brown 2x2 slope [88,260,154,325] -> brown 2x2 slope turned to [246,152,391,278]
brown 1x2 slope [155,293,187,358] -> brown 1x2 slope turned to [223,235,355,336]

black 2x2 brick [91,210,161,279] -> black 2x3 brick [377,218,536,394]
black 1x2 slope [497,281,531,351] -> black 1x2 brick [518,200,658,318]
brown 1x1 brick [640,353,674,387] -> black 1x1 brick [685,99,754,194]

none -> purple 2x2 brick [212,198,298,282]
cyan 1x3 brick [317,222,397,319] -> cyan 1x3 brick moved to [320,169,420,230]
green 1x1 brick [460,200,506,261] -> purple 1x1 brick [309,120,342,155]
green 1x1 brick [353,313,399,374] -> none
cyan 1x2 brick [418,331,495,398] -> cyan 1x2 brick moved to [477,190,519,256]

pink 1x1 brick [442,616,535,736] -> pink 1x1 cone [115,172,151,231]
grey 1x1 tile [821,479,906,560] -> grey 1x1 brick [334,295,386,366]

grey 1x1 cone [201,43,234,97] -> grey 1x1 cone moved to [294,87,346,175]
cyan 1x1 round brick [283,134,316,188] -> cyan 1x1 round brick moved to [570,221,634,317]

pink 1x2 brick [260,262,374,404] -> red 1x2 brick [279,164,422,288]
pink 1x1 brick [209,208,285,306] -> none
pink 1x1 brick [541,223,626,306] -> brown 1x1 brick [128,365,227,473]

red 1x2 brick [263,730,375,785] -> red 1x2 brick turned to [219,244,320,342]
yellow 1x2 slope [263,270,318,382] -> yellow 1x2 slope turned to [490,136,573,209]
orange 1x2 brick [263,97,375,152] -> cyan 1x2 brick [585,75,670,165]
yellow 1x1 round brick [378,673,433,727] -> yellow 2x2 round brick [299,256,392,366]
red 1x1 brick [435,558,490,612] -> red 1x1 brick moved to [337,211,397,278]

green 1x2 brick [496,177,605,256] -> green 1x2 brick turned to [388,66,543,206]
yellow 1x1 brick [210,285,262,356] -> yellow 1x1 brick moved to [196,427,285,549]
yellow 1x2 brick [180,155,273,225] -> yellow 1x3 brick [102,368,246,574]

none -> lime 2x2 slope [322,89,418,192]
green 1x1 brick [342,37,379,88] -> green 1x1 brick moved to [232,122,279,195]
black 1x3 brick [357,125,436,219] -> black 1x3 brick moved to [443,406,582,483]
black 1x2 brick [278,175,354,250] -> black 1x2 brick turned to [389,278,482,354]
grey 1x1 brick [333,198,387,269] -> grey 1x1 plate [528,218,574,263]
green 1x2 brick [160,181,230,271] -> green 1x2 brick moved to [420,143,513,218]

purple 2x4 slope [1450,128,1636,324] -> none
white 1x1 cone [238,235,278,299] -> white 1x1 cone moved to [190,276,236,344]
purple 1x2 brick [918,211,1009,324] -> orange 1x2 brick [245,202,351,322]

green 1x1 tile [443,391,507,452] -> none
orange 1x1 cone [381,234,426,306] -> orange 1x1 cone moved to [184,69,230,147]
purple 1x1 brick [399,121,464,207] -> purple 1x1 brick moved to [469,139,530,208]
━━━━━━━━━━
Directions for this task:
Your task for the entries above: copy exactly the span starting with the line with "black 1x2 slope" and going on through the line with "green 1x1 brick [353,313,399,374] -> none", both lines included, and nothing else.

Solution:
black 1x2 slope [497,281,531,351] -> black 1x2 brick [518,200,658,318]
brown 1x1 brick [640,353,674,387] -> black 1x1 brick [685,99,754,194]

none -> purple 2x2 brick [212,198,298,282]
cyan 1x3 brick [317,222,397,319] -> cyan 1x3 brick moved to [320,169,420,230]
green 1x1 brick [460,200,506,261] -> purple 1x1 brick [309,120,342,155]
green 1x1 brick [353,313,399,374] -> none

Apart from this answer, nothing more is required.